ABOUT THIS TASK — Write every line below out again, exactly as given, but leave out the pictures.

PROVIDED DATA —
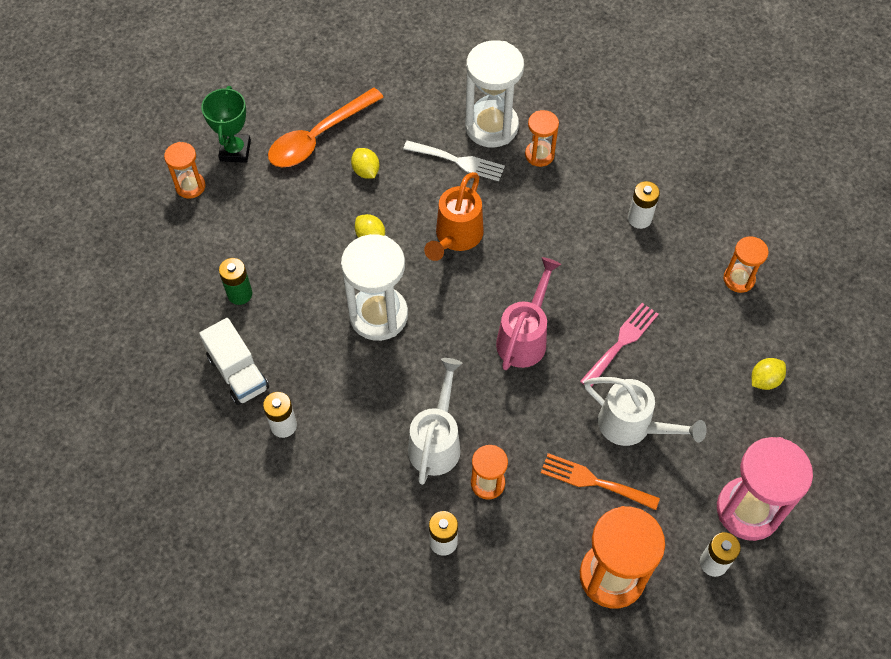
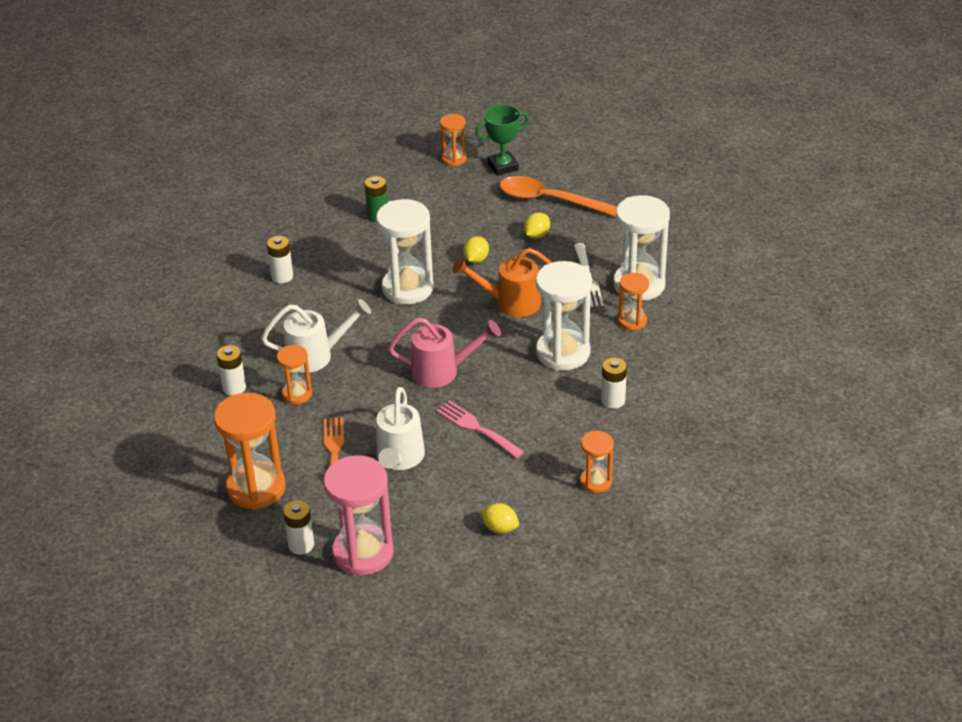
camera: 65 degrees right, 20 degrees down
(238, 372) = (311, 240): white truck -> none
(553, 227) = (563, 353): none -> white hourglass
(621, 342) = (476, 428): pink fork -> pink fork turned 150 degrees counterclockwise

ANSWER BOX —
camera: 65 degrees right, 20 degrees down
(238, 372) = (311, 240): white truck -> none
(553, 227) = (563, 353): none -> white hourglass
(621, 342) = (476, 428): pink fork -> pink fork turned 150 degrees counterclockwise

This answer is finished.